Work request> The answer must consist only of the lines in the records below from the line with "Objects present in" to the line with "Name all visible", both included, copied word for word with every picture left out.

Source data>
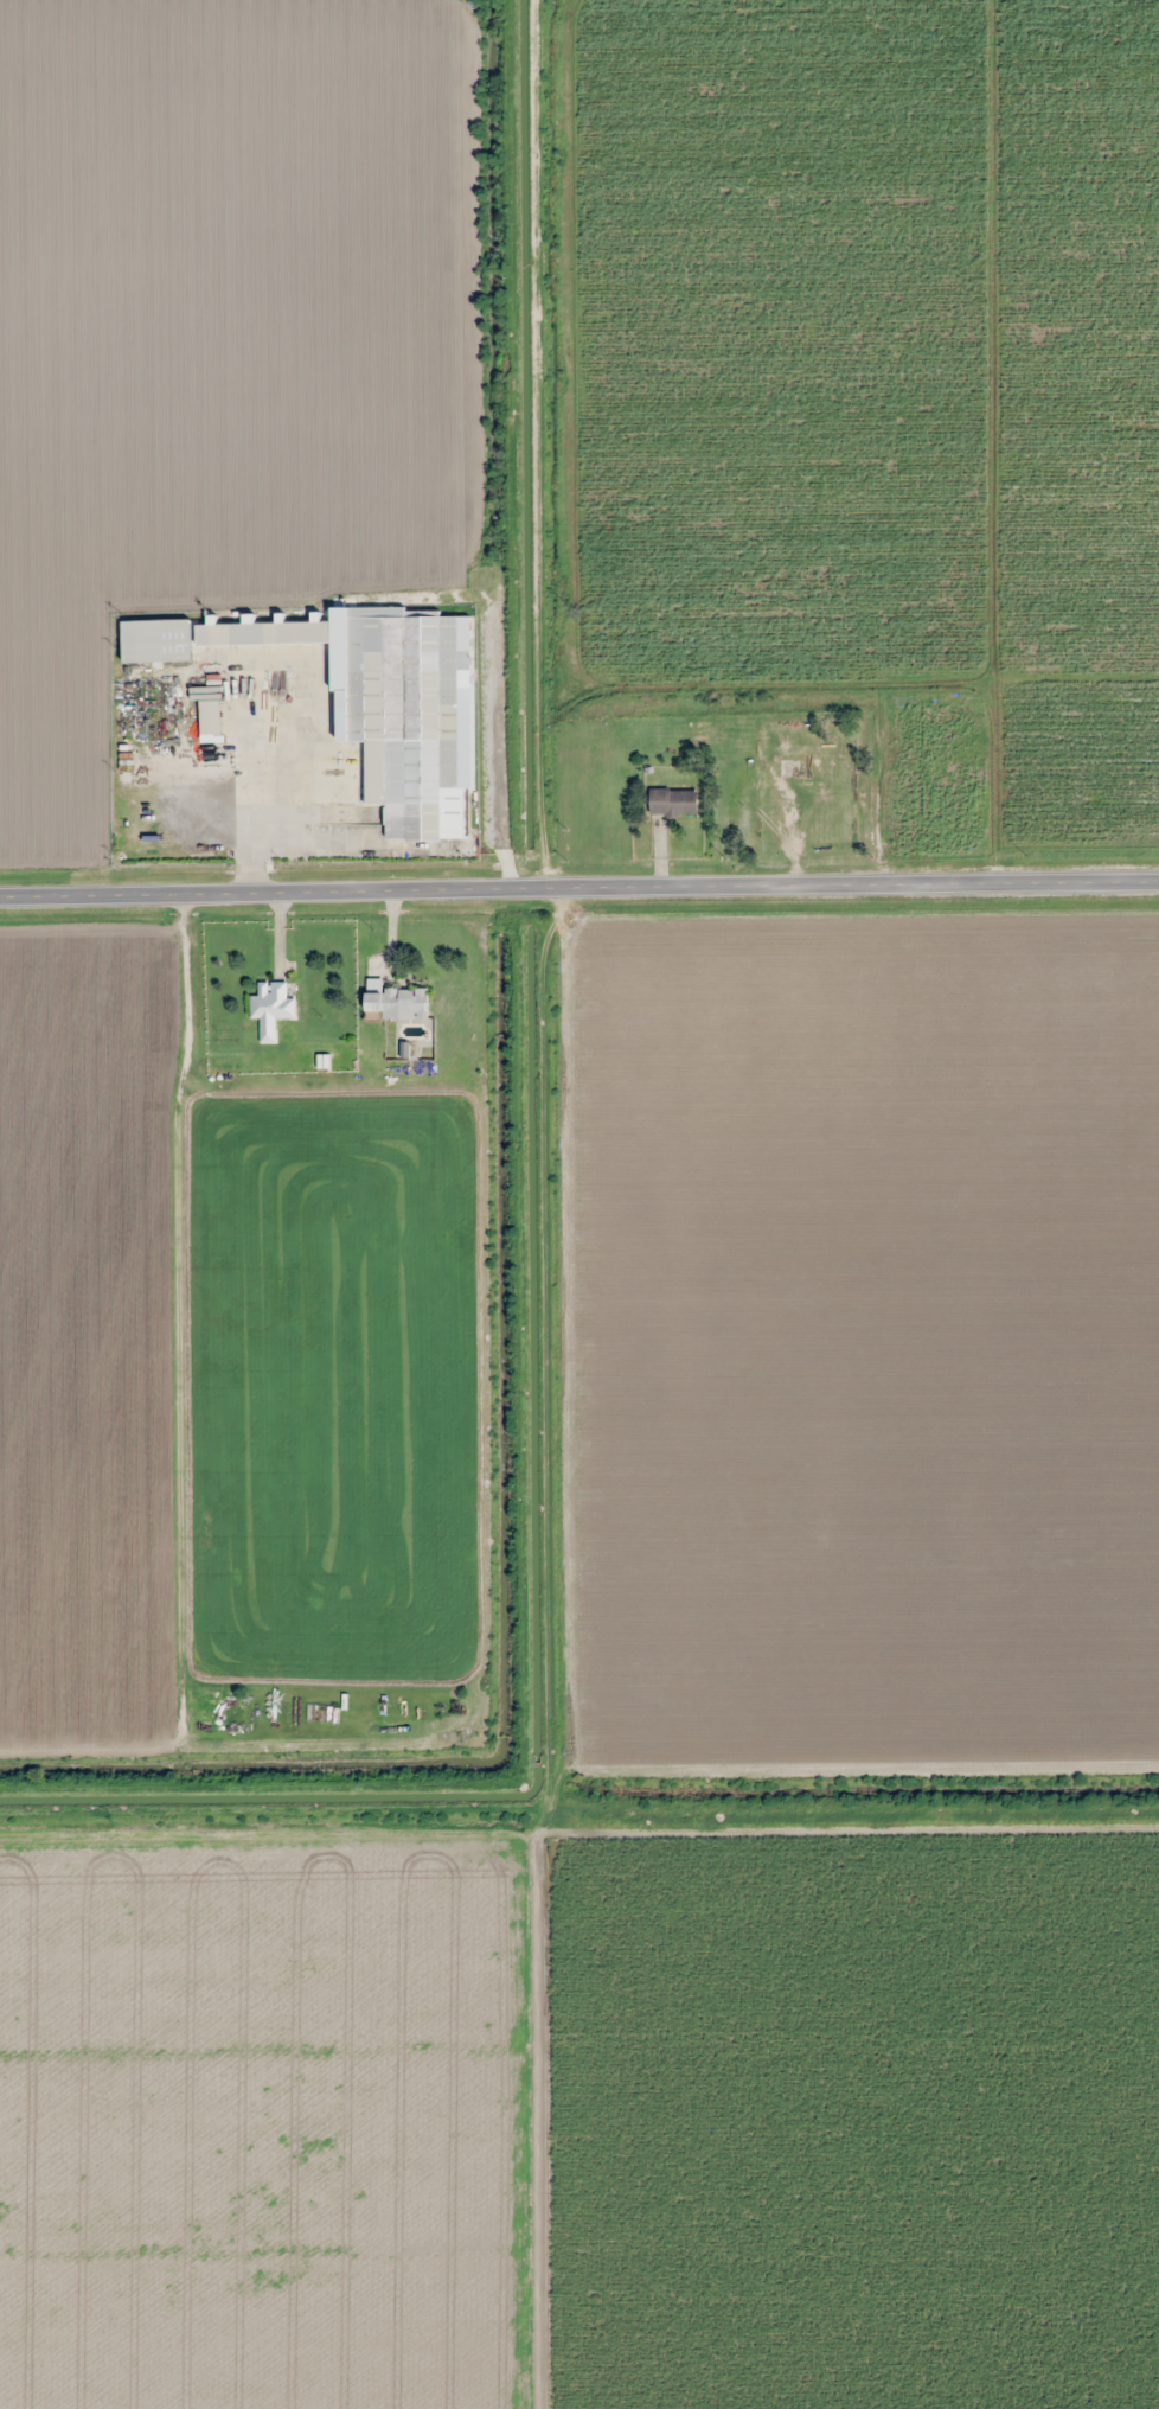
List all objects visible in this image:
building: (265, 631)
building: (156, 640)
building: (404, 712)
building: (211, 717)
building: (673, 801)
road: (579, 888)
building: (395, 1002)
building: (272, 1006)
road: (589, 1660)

---

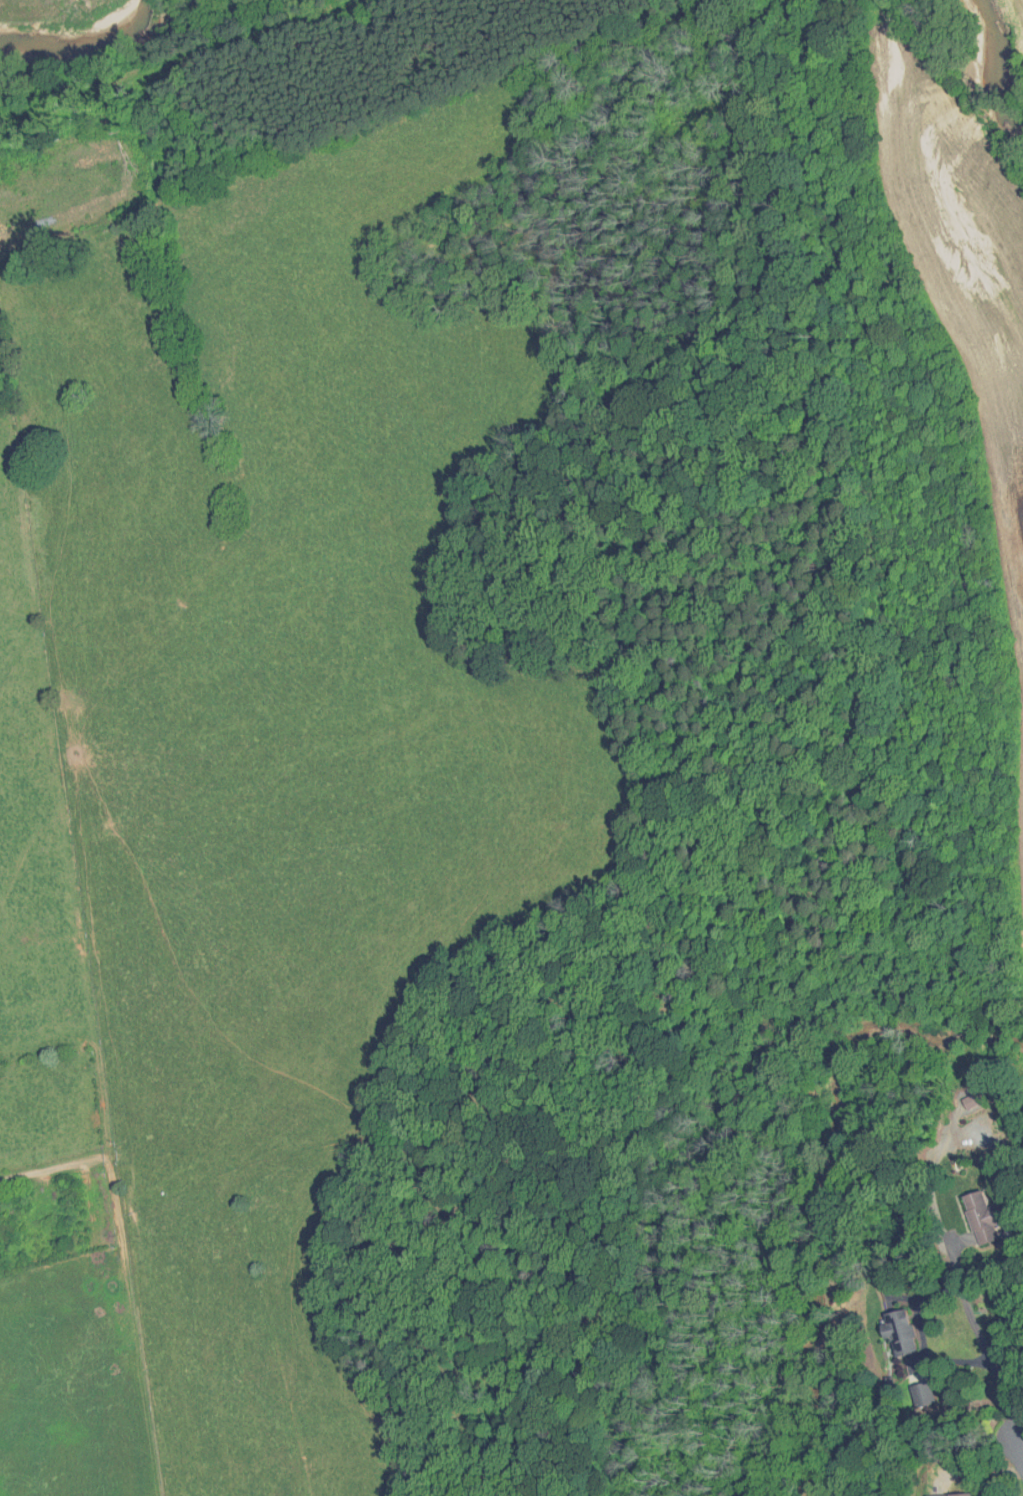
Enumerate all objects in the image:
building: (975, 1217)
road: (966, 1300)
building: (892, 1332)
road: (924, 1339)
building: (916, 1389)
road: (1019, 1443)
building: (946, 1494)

* * *

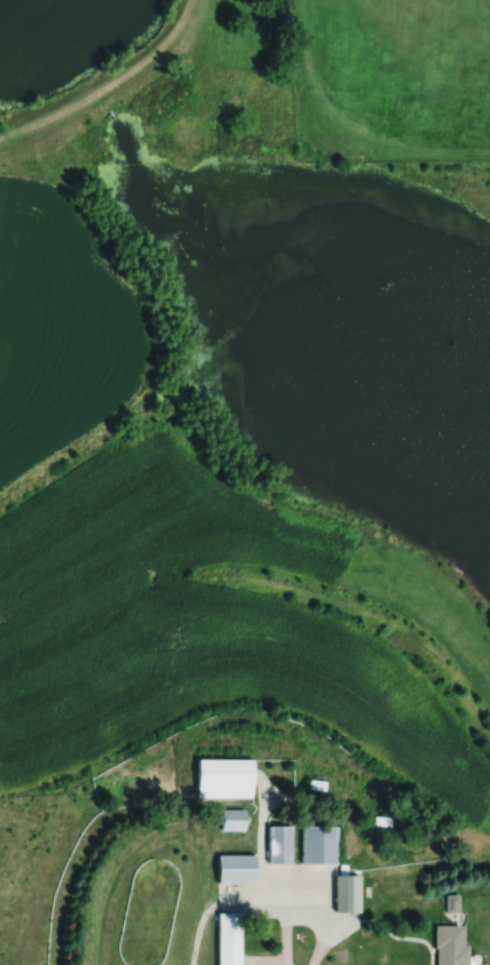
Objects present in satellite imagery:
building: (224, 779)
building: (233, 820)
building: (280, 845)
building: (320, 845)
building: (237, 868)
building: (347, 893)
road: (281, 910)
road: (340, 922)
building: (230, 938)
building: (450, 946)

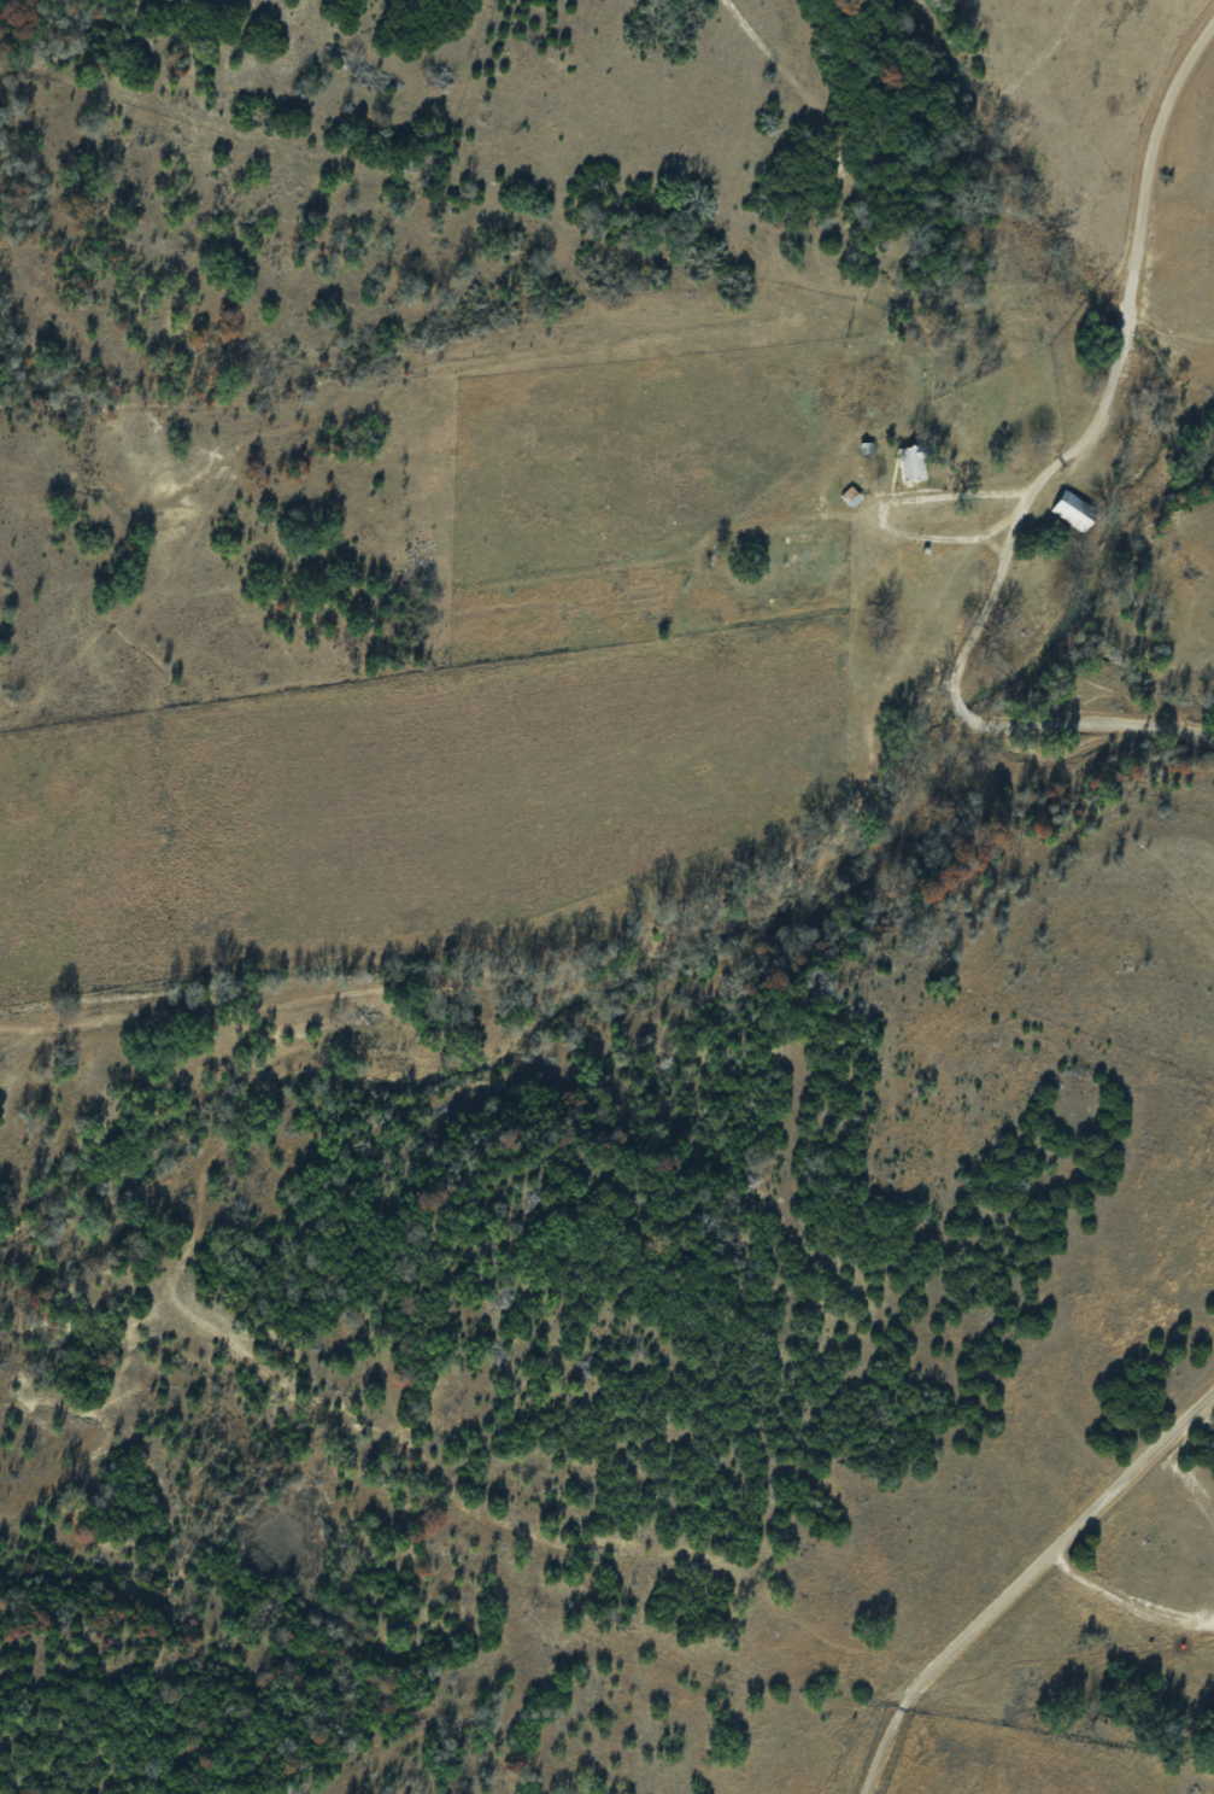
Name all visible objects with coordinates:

Finished task>
Objects present in satellite imagery:
building: (224, 779)
building: (233, 820)
building: (280, 845)
building: (320, 845)
building: (237, 868)
building: (347, 893)
road: (281, 910)
road: (340, 922)
building: (230, 938)
building: (450, 946)

Name all visible objects with coordinates:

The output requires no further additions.